Please copy each line below that contains the word "minus".

[Start of Attachment]

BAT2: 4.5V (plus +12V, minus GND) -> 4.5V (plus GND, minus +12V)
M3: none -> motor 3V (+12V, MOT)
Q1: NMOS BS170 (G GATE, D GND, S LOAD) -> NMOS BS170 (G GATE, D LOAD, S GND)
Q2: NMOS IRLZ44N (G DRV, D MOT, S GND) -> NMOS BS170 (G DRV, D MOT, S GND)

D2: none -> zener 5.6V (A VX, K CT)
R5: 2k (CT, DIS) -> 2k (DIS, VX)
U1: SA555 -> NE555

[End of Attachment]
[Start of Attachment]

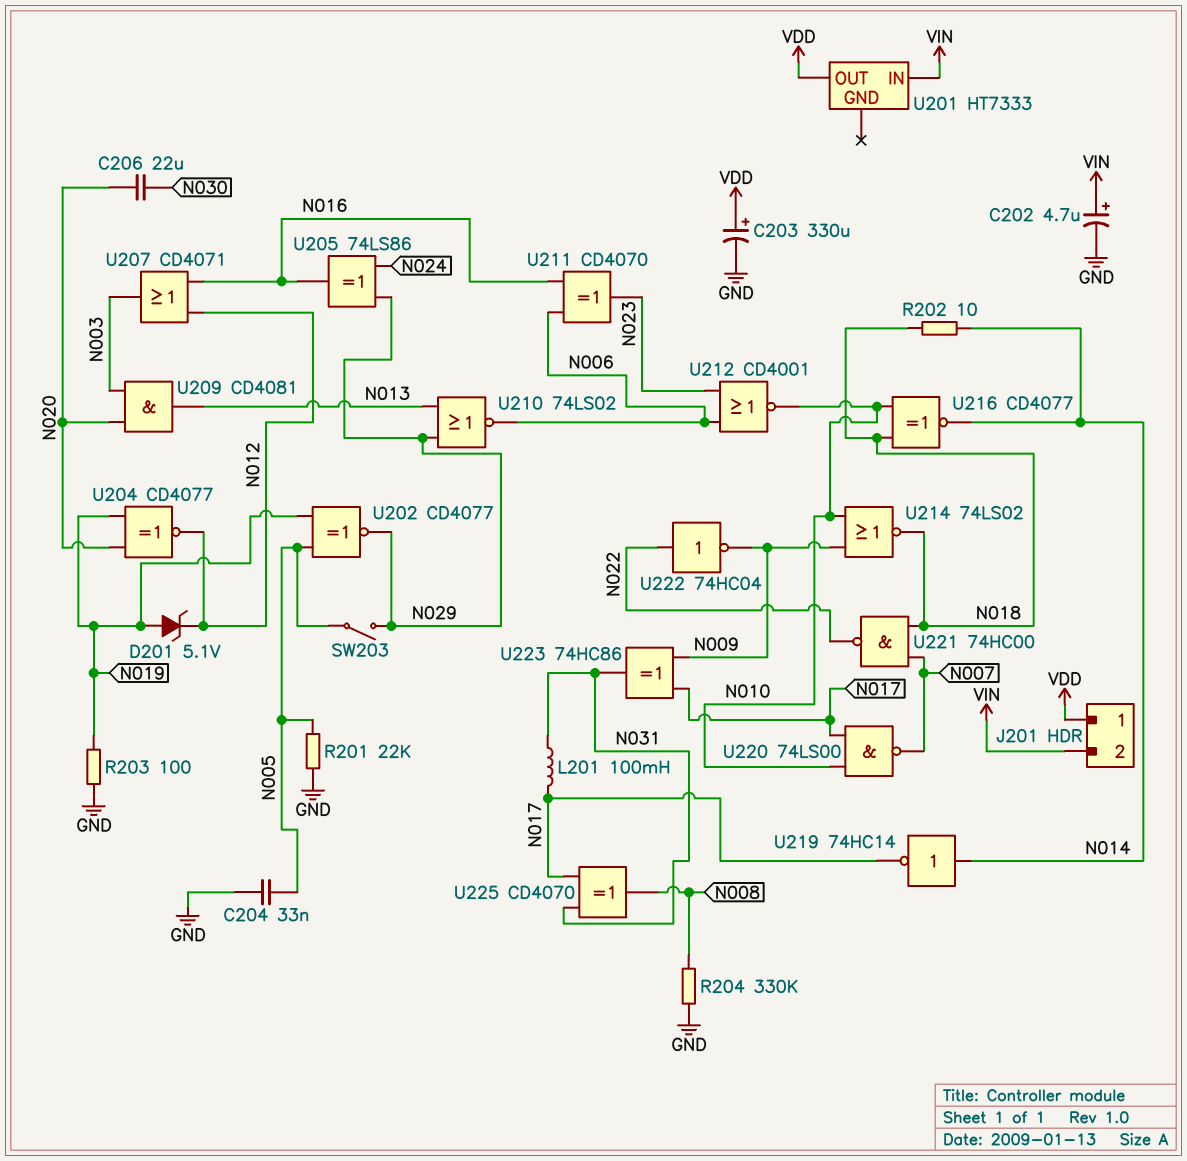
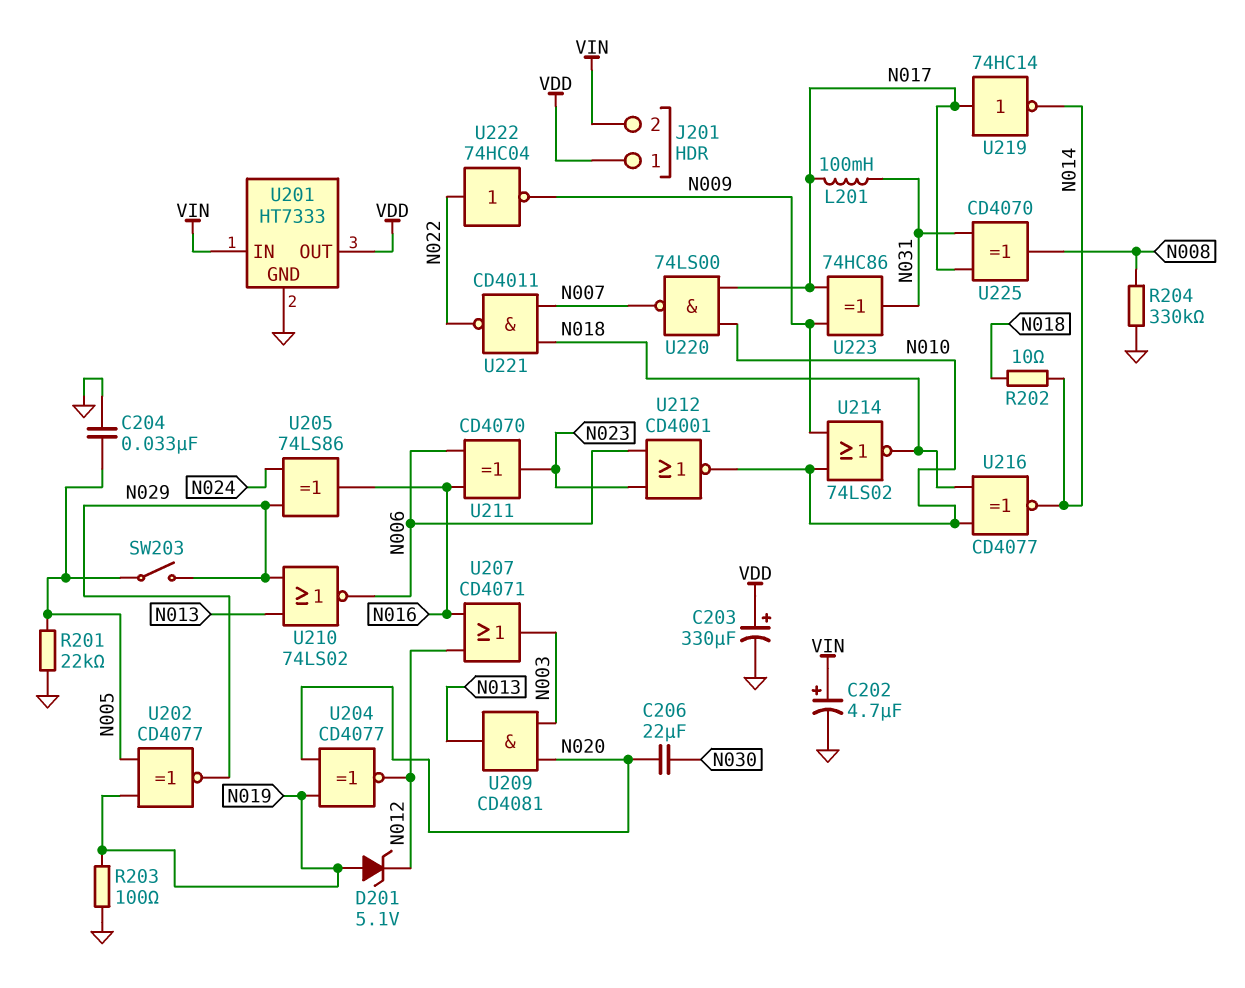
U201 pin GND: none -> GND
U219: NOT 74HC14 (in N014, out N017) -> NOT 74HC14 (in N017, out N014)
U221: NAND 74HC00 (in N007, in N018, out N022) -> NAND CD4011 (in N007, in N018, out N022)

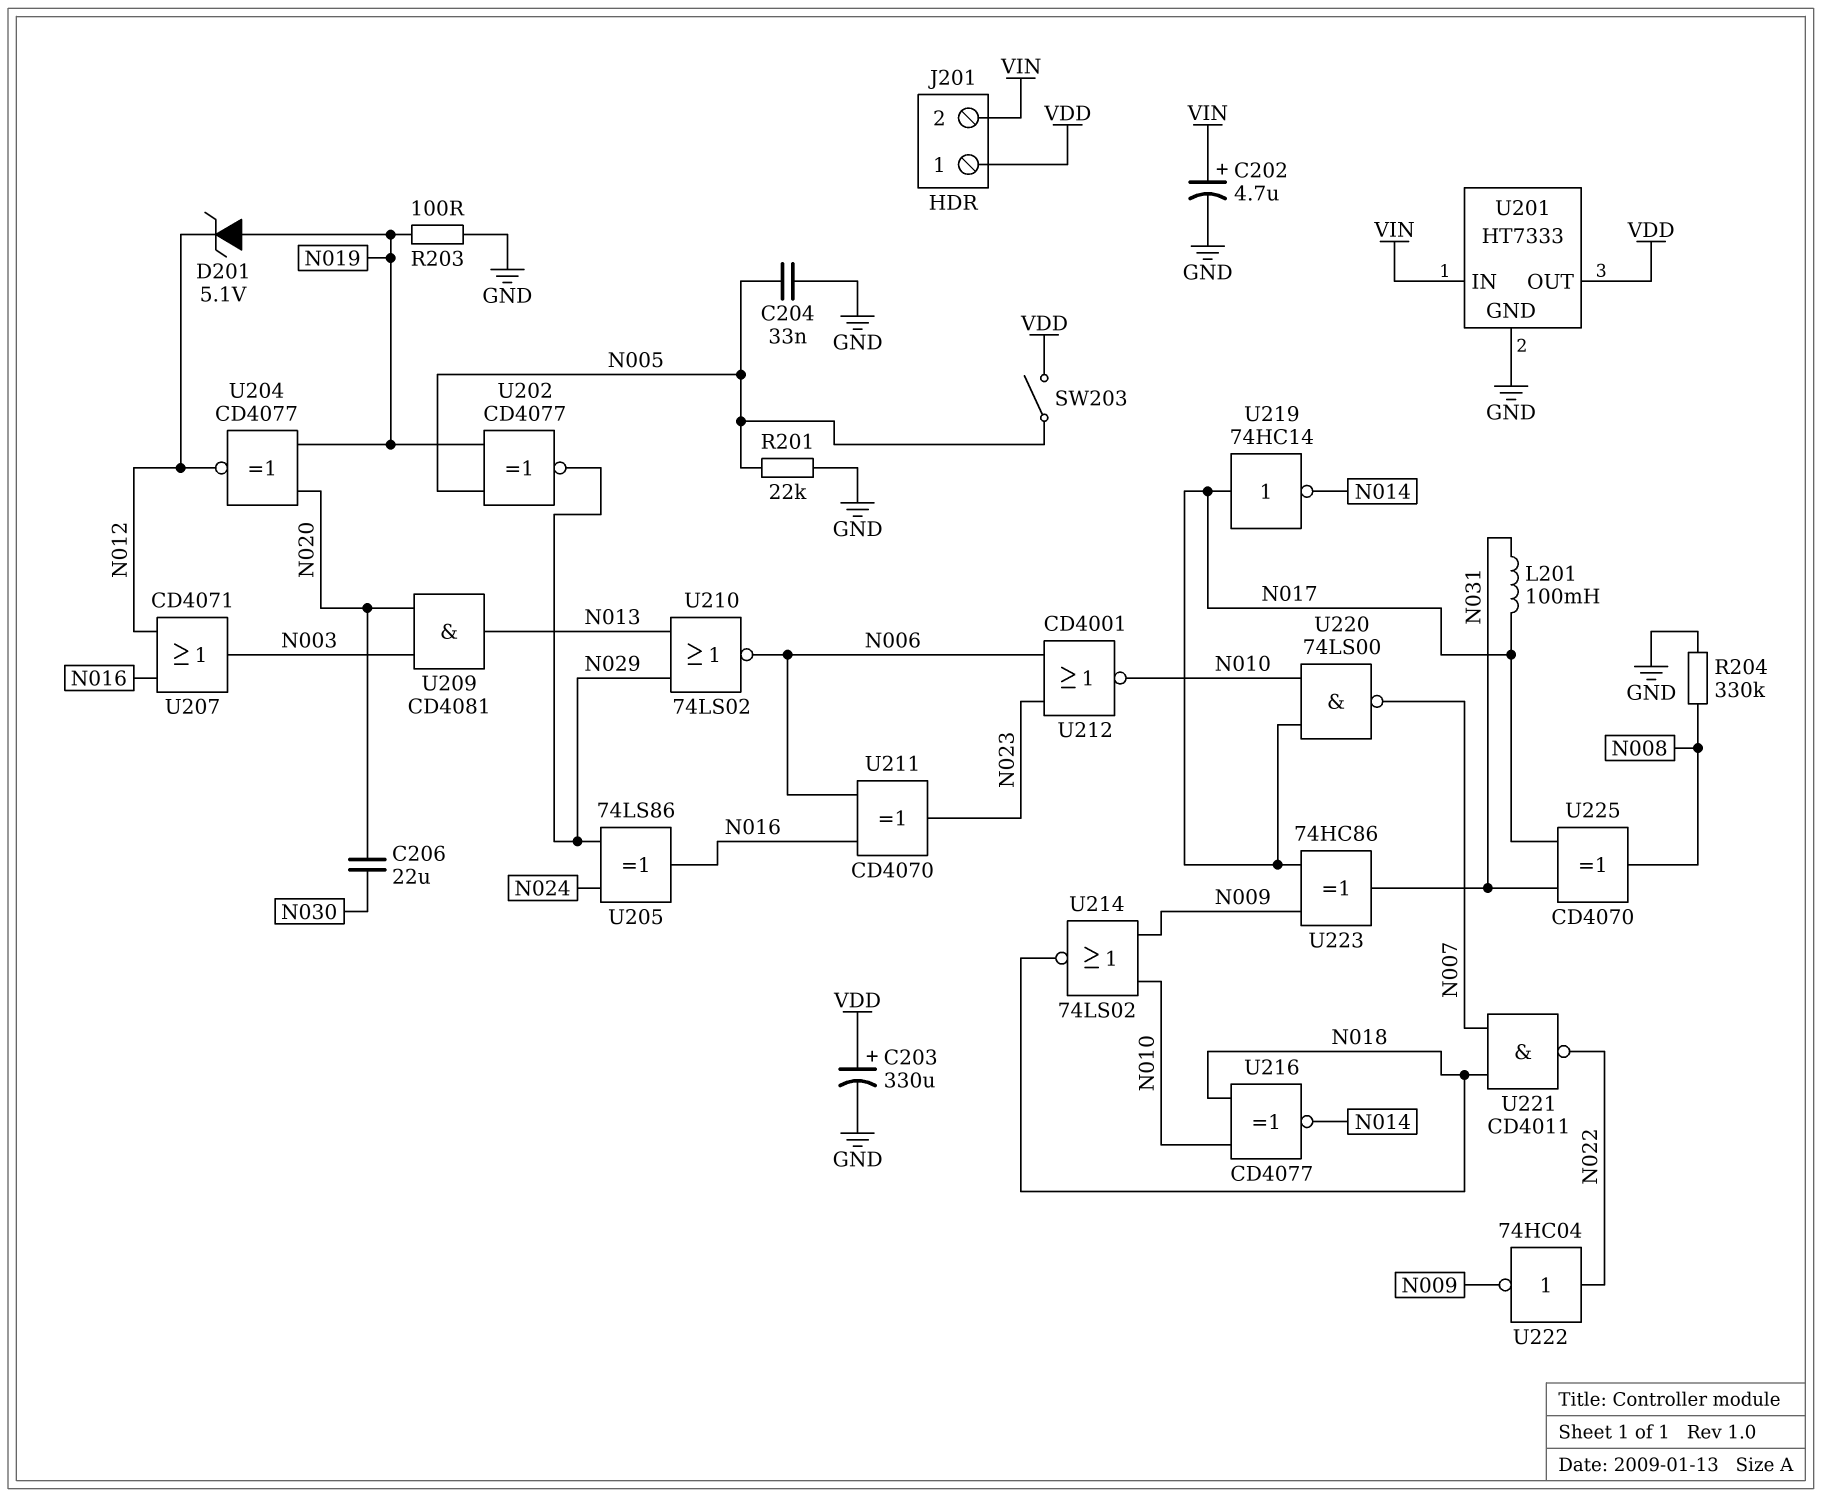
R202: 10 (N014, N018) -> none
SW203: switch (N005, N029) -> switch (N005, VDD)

[End of Attachment]
[Start of Attachment]

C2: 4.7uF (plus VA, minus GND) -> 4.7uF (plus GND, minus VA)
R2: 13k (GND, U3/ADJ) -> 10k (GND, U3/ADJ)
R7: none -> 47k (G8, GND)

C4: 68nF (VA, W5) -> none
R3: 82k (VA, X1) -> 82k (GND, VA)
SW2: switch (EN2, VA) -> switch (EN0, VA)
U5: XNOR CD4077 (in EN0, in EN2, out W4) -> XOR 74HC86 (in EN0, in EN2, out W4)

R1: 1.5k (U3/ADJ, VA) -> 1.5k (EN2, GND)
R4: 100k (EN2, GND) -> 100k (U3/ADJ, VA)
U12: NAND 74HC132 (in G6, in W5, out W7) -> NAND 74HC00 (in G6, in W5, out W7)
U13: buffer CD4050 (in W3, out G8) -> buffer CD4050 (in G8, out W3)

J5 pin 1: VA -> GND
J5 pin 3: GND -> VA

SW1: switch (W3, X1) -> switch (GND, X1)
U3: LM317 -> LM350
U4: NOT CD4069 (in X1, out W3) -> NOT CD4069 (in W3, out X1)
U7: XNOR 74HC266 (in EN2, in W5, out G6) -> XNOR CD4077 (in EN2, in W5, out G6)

[End of Attachment]

● Response area
BAT2: 4.5V (plus +12V, minus GND) -> 4.5V (plus GND, minus +12V)
C2: 4.7uF (plus VA, minus GND) -> 4.7uF (plus GND, minus VA)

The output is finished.